_Task statement_: From the entries, return every line where the string "AOUT" shows up.

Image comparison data
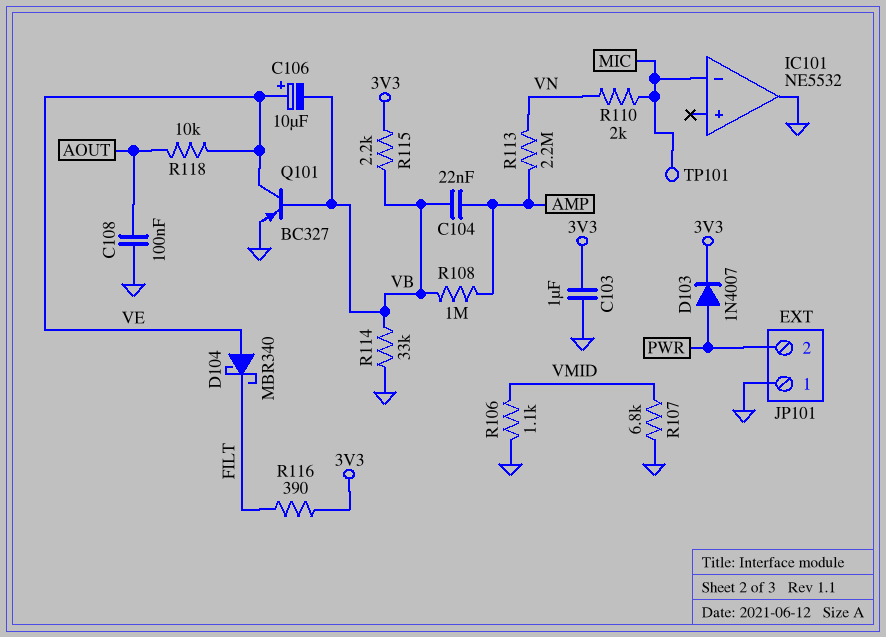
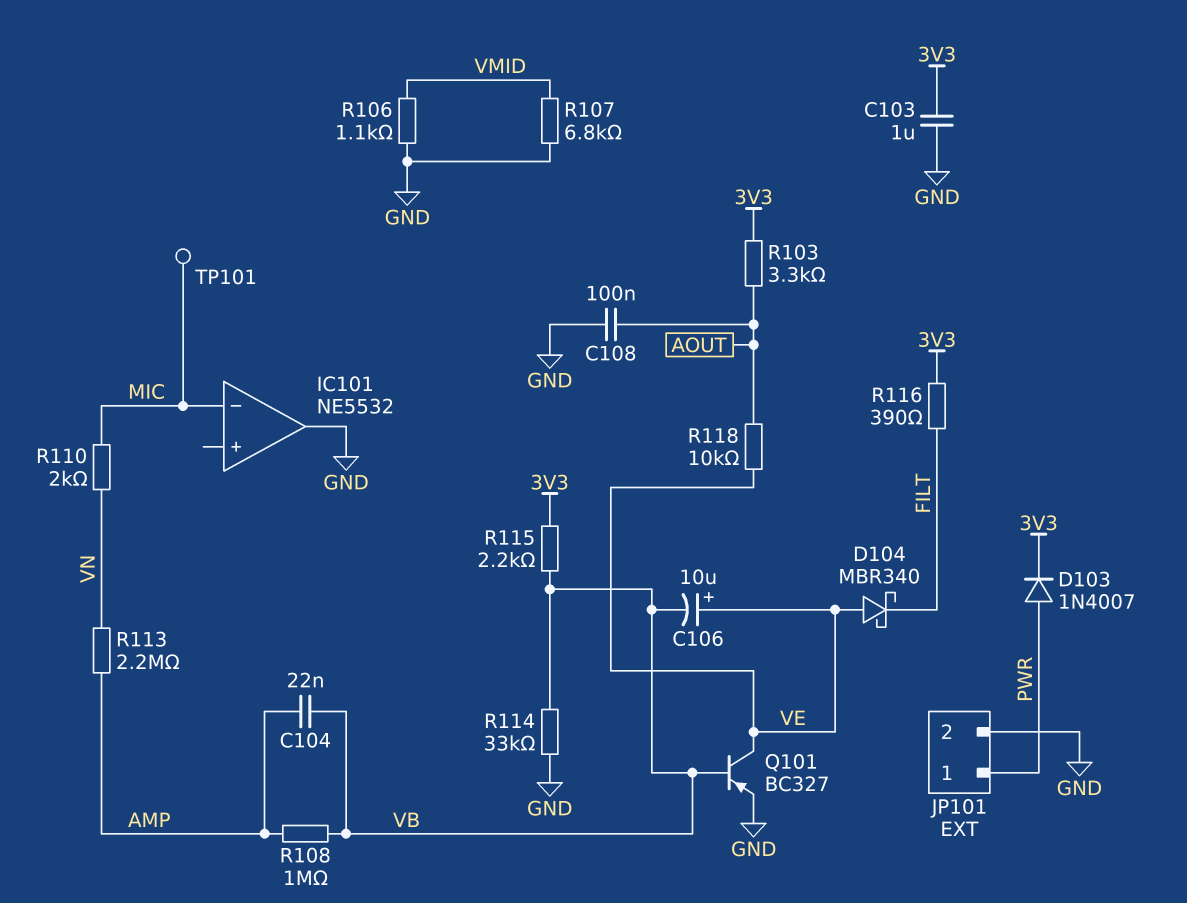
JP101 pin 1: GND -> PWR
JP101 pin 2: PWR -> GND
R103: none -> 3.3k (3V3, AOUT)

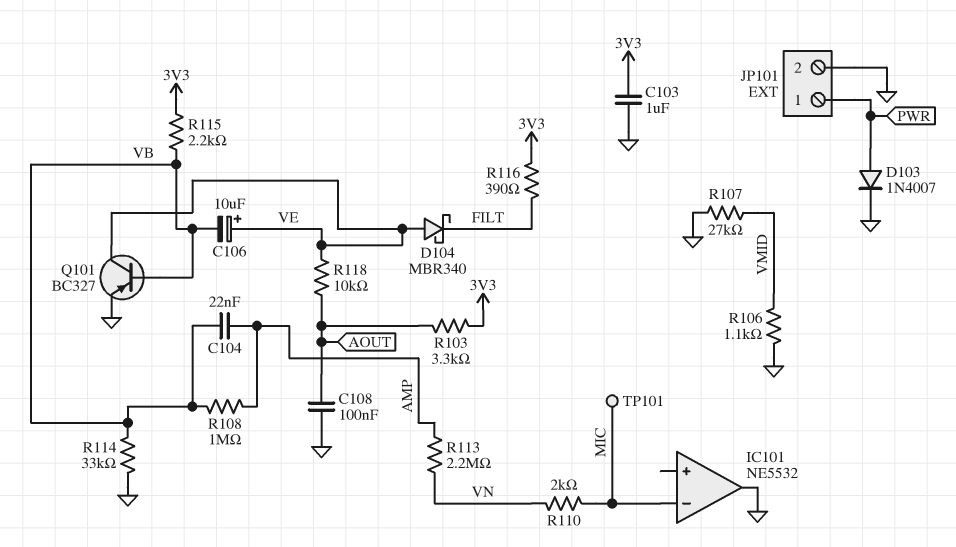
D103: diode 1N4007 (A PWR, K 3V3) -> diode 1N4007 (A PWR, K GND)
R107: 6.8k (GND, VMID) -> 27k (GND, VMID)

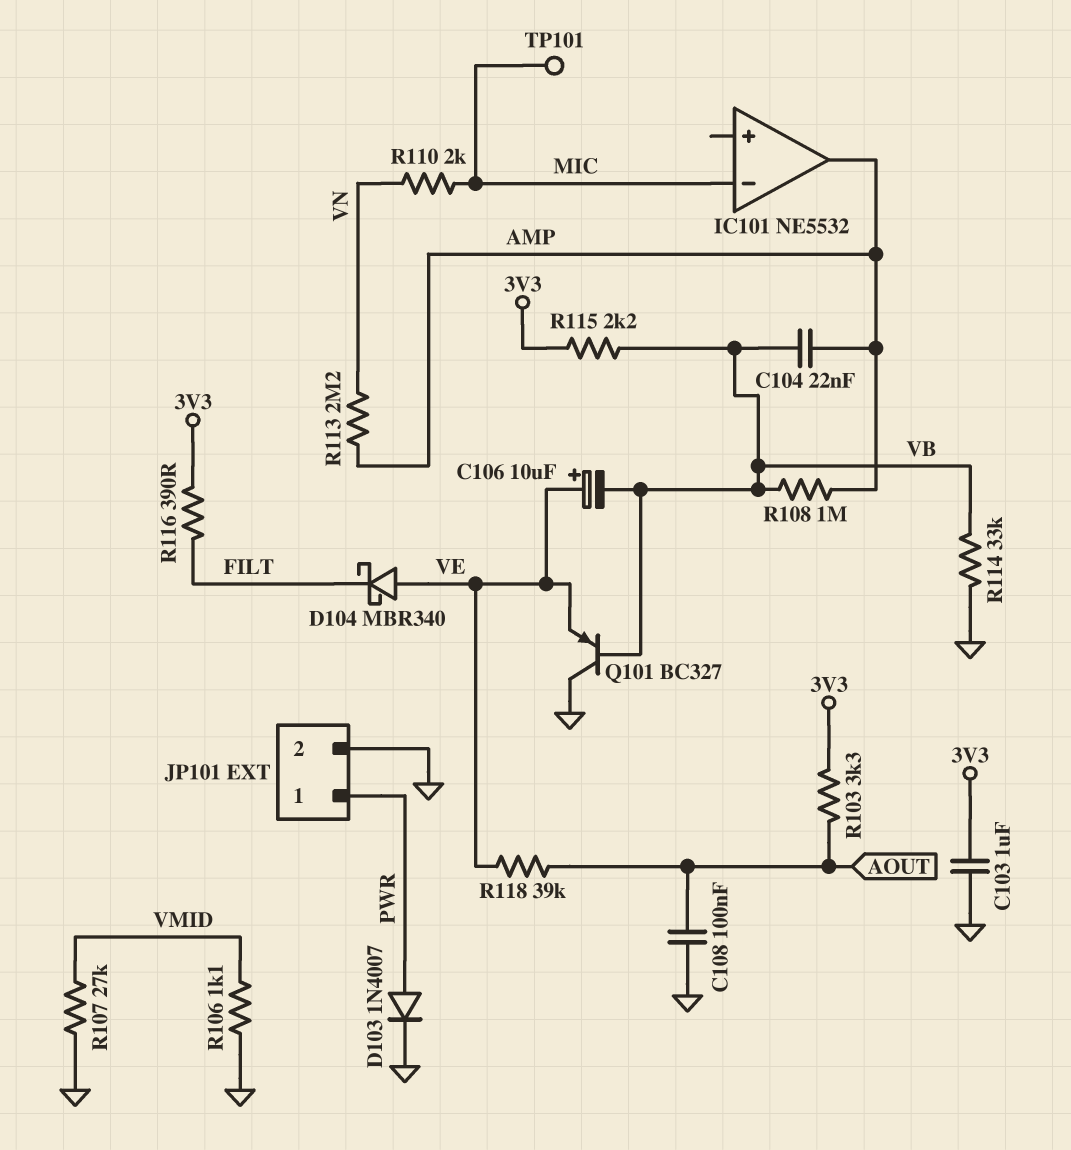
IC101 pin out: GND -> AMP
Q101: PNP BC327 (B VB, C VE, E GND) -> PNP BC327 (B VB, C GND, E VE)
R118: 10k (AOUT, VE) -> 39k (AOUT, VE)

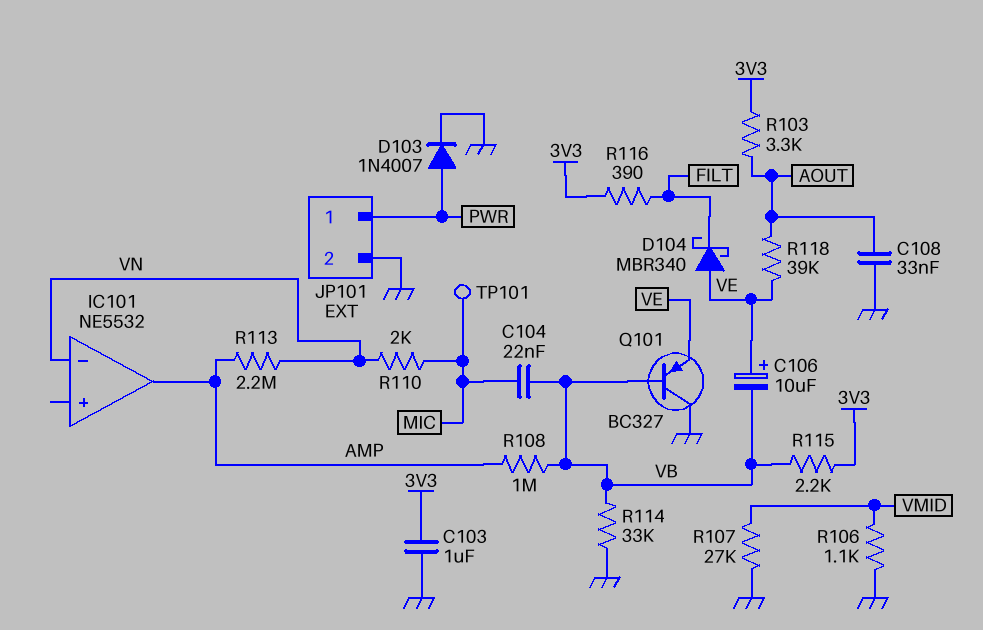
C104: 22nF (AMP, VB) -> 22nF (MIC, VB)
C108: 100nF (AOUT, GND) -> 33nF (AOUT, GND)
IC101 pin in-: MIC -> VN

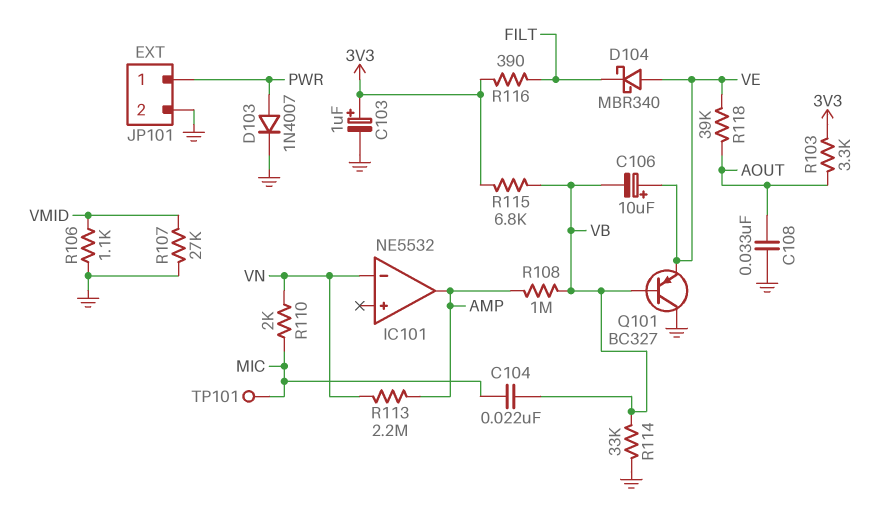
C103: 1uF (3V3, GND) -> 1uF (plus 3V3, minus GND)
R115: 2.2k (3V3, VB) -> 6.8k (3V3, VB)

_Completed exercise_:
R103: none -> 3.3k (3V3, AOUT)
R118: 10k (AOUT, VE) -> 39k (AOUT, VE)
C108: 100nF (AOUT, GND) -> 33nF (AOUT, GND)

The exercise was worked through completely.